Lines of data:
_ _ _

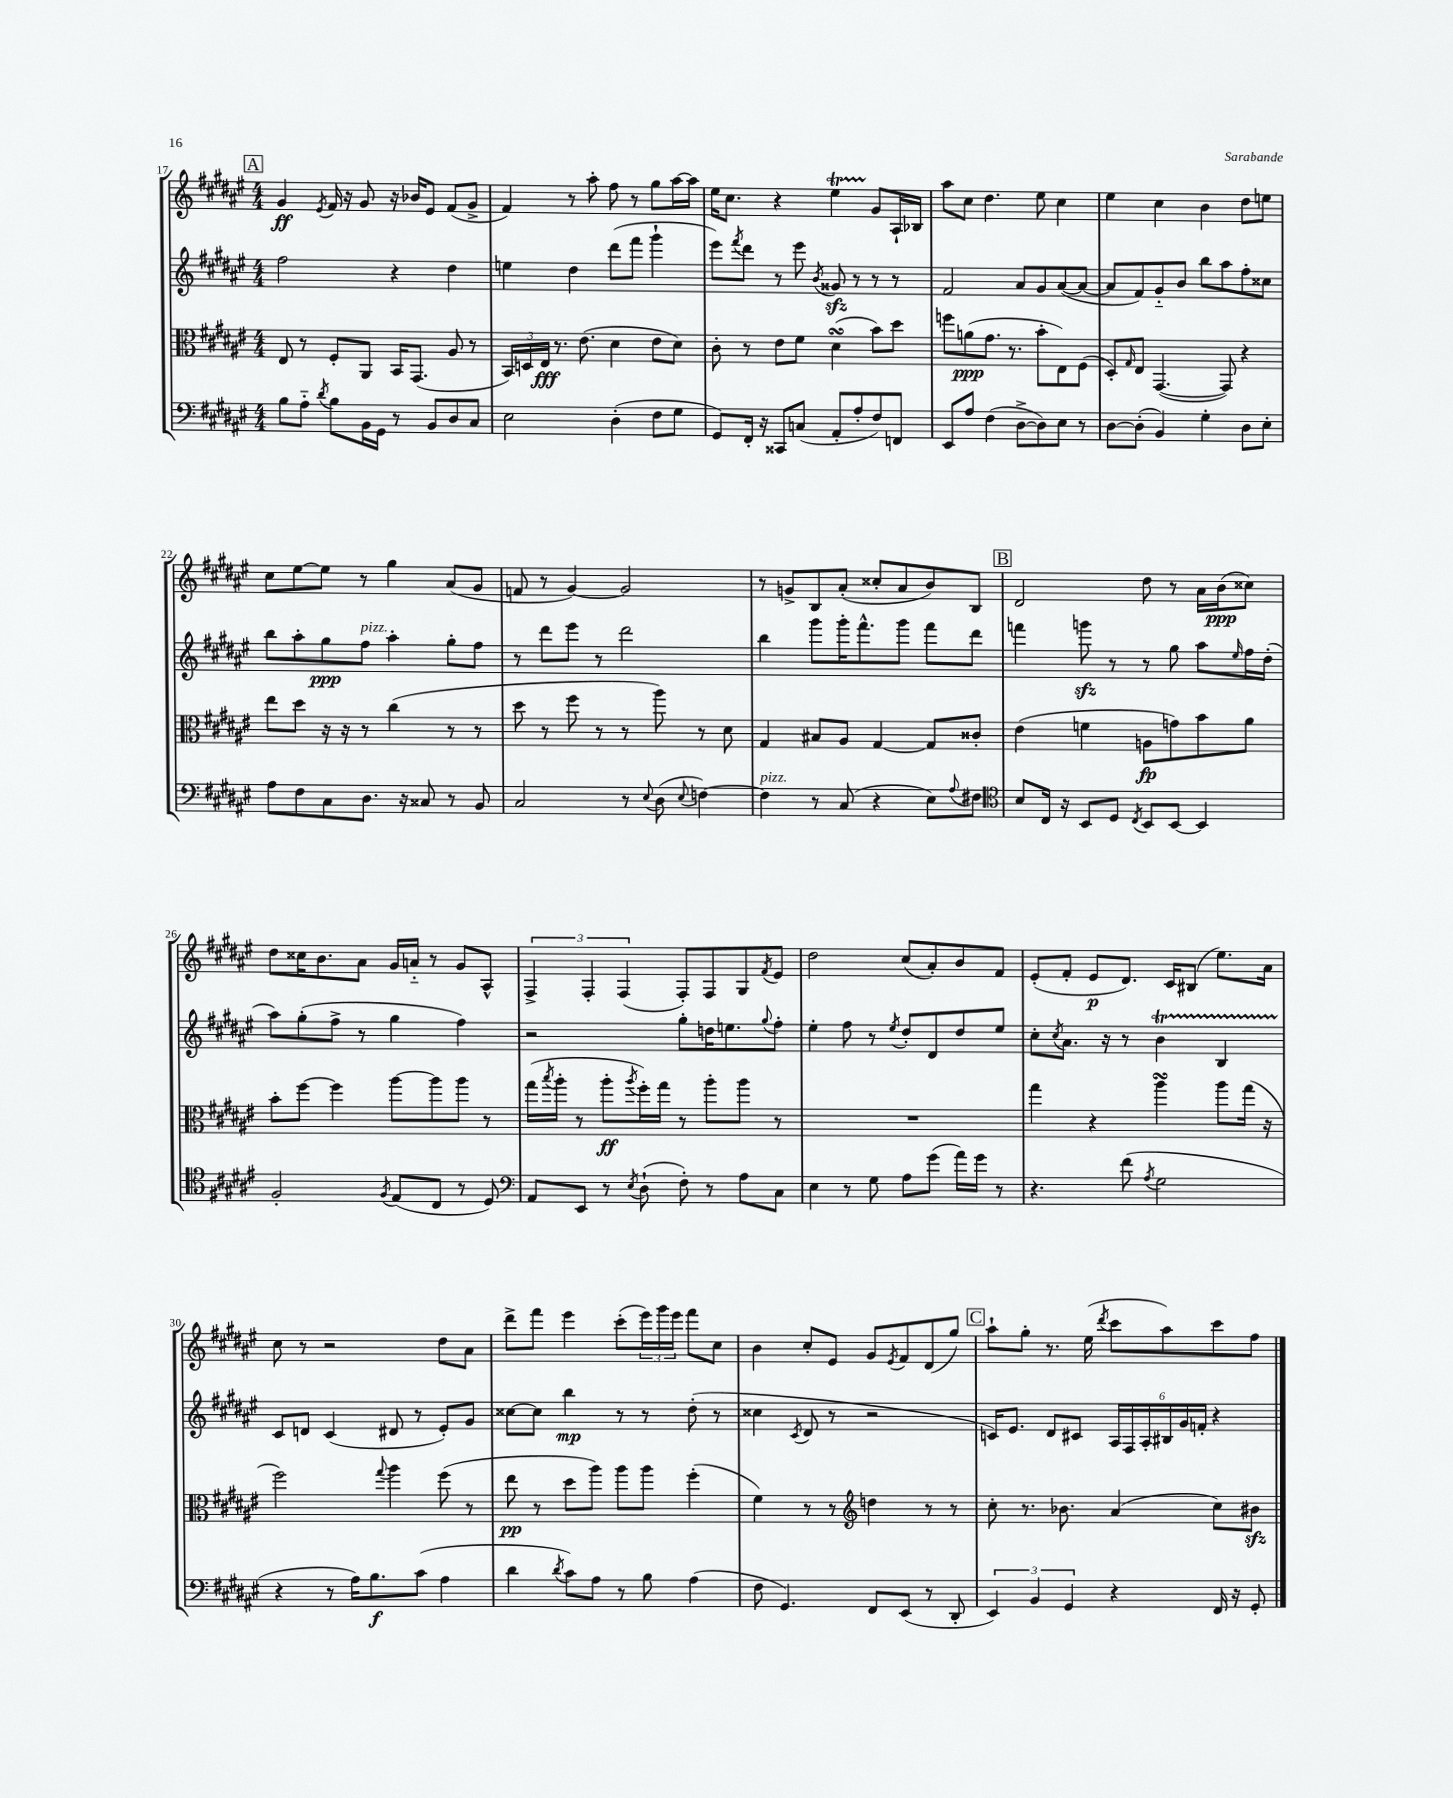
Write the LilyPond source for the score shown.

<<
\new StaffGroup <<
\new Staff = "s0" {
    \clef treble \key fis \major \numericTimeSignature \time 4/4
    \mark \markup { \box "A" } gis'4\ff \acciaccatura { eis'8 } fis'16 r16 gis'8 r16 bes'16 eis'8 fis'8( gis'8-> |
    fis'4) r8 ais''8-. fis''8 r8 gis''8 ais''16~ ais''16 |
    eis''16 cis''8. r4 eis''4\startTrillSpan gis'8\stopTrillSpan ais16-! bes16 |
    ais''8 cis''8 dis''4. eis''8 cis''4 |
    eis''4 cis''4 b'4 dis''8 e''8 |
    cis''8 eis''8~ eis''8 r8 gis''4 ais'8( gis'8 |
    f'8 r8 gis'4~) gis'2 |
    r8 g'8-> b8 ais'8-.( cisis''8-. ais'8 b'8) b8 |
    \mark \markup { \box "B" } dis'2 dis''8 r8 ais'16 b'16\ppp( cisis''8) |
    dis''8 cisis''16 b'8. ais'8 gis'16 a'16-_ r8 gis'8 ais8-^ |
    \tuplet 3/2 { fis4-> fis4-. fis4( } fis8-.) fis8 gis8 \acciaccatura { fis'8 } eis'8 |
    dis''2 cis''8( ais'8-.) b'8 fis'8 |
    eis'8-.( fis'8-. eis'8\p dis'8.) cis'16 bis8( eis''8.) ais'16 |
    cis''8 r8 r2 dis''8 ais'8 |
    dis'''8-> fis'''8 eis'''4 cis'''8-.( \tuplet 3/2 { eis'''16) gis'''16 eis'''16 } fis'''8 cis''8 |
    b'4 cis''8-. eis'8 gis'8 \acciaccatura { eis'8 } fis'8 dis'8( gis''8) |
    \mark \markup { \box "C" } ais''8-! gis''8-. r8. eis''16( \acciaccatura { dis'''8 } cis'''8 ais''8) cis'''8 fis''8 \bar "|." |
}
\new Staff = "s1" {
    \clef treble \key fis \major \numericTimeSignature \time 4/4
    \mark \markup { \box "A" } fis''2 r4 dis''4 |
    e''4 dis''4 dis'''8( fis'''8 gis'''4-! |
    eis'''8) \acciaccatura { fis'''8 } dis'''8 r8 eis'''8 \acciaccatura { b'8 } gisis'8\sfz r8 r8 r8 |
    fis'2 ais'8 gis'8 ais'8~( ais'8~ |
    ais'8 fis'8) gis'8-_ b'8 b''8 ais''8 fis''8-. cisis''8 |
    b''8 ais''8-. gis''8\ppp fis''8^\markup { \italic "pizz." } ais''4-. gis''8-. fis''8 |
    r8 dis'''8 eis'''8 r8 dis'''2 |
    b''4 gis'''8 gis'''16-. fis'''8.-^ gis'''8 fis'''8 dis'''8 |
    \mark \markup { \box "B" } f'''4 g'''8\sfz r8 r8 gis''8 ais''8 \grace { eis''16 } fis''16 dis''16-.( |
    ais''8) gis''8-.( fis''8-> r8 gis''4 fis''4) |
    r2 gis''8-. d''16 e''8. \appoggiatura { gis''8 } fis''8-. |
    eis''4-. fis''8 r8 \acciaccatura { eis''8 } dis''8-. dis'8 dis''8 eis''8 |
    cis''8-. \acciaccatura { cis''8 } ais'8. r16 r8 b'4\startTrillSpan b4 |
    cis'8\stopTrillSpan d'8 cis'4( dis'8 r8 eis'8-.) gis'8 |
    cisis''8~ cisis''8 b''4\mp r8 r8 dis''8-.( r8 |
    cisis''4 \acciaccatura { cis'8 } dis'8 r8 r2 |
    \mark \markup { \box "C" } c'16) eis'8. dis'8 cis'8 \tuplet 6/4 { ais16 fis16 ais16-. bis16 gis'16 f'16-. } r4 \bar "|." |
}
\new Staff = "s2" {
    \clef alto \key fis \major \numericTimeSignature \time 4/4
    \mark \markup { \box "A" } eis8 r8 fis8-. ais,8 b,16 gis,8.( ais8 r8 |
    \tuplet 3/2 { b,16) d16 eis16\fff } r8. eis'8.( dis'4 eis'8 dis'8) |
    cis'8-. r8 eis'8 fis'8 dis'4\turn( b'8) dis''8 |
    f''8 a'8\ppp( gis'8. r8. b'8-. eis8) fis8( |
    dis8-.) \grace { gis16 } eis8 gis,4.~( gis,8) r4 |
    eis''8 dis''8 r16 r16 r8 cis''4( r8 r8 |
    dis''8 r8 fis''8 r8 r8 ais''8) r8 dis'8 |
    gis4 bis8 ais8 gis4~ gis8 cisis'8-. |
    \mark \markup { \box "B" } eis'4( f'4 a8\fp g'8) b'8 ais'8 |
    b'8-. fis''8~ fis''4 ais''8~ ais''8 ais''8 r8 |
    gis''16( \acciaccatura { b''8 } ais''16-. r8 ais''8-.\ff \acciaccatura { ais''8 } fis''16-.) gis''16 r8 ais''8-. ais''8 r8 |
    R1 |
    gis''4 r4 ais''4\turn ais''8 gis''16( r16 |
    fis''2) \appoggiatura { gis''8 } ais''4 fis''8( r8 |
    eis''8\pp r8 dis''8 ais''8) ais''8 ais''8 fis''4-.( |
    fis'4) r8 r8 \clef treble d''4 r8 r8 |
    \mark \markup { \box "C" } cis''8-. r8. bes'8. ais'4( cis''8) bis'8\sfz \bar "|." |
}
\new Staff = "s3" {
    \clef bass \key fis \major \numericTimeSignature \time 4/4
    \mark \markup { \box "A" } b8 ais8-_ \acciaccatura { dis'8 } b8 b,16 gis,16 r8 b,8 dis8 cis8 |
    eis2 dis4-.( fis8 gis8 |
    gis,8) fis,16-. r16 cisis,8 c8( ais,8-. ais8-. fis8) f,8 |
    eis,8 ais8 fis4( dis8~-> dis8) eis8 r8 |
    dis8~ dis8-.( b,4) gis4-. dis8 eis8-. |
    ais8 fis8 cis8 dis8. r16 cisis8 r8 b,8 |
    cis2 r8 \appoggiatura { eis8 } dis8( \appoggiatura { eis8 } f4~) |
    f4^\markup { \italic "pizz." } r8 cis8( r4 eis8) \appoggiatura { ais8 } fis8 |
    \mark \markup { \box "B" } \clef tenor b8 cis16 r16 b,8 dis8 \acciaccatura { cis8 } b,8 b,8~ b,4 |
    fis2-. \acciaccatura { fis8 } eis8( cis8 r8 dis8) |
    \clef bass ais,8 eis,8 r8 \acciaccatura { eis8 } dis8-!( fis8-.) r8 ais8 cis8 |
    eis4 r8 gis8 ais8 gis'8( ais'16) gis'16 r8 |
    r4. fis'8( \acciaccatura { ais8 } gis2 |
    r4 r8 ais16) b8.\f cis'8( ais4 |
    dis'4 \acciaccatura { dis'8 } cis'8) ais8 r8 b8 ais4( |
    fis8 gis,4.) fis,8 eis,8( r8 dis,8-. |
    \mark \markup { \box "C" } \tuplet 3/2 { eis,4) b,4 gis,4 } r4 fis,16 r16 gis,8-. \bar "|." |
}
>>
>>
\layout { \context { \Score currentBarNumber = #17 } }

_ _ _

What is needed:
Return every line in the items above that contains the string "bass". Copy each line in full.

Response:
    \clef bass \key fis \major \numericTimeSignature \time 4/4
    \clef bass ais,8 eis,8 r8 \acciaccatura { eis8 } dis8-!( fis8-.) r8 ais8 cis8 |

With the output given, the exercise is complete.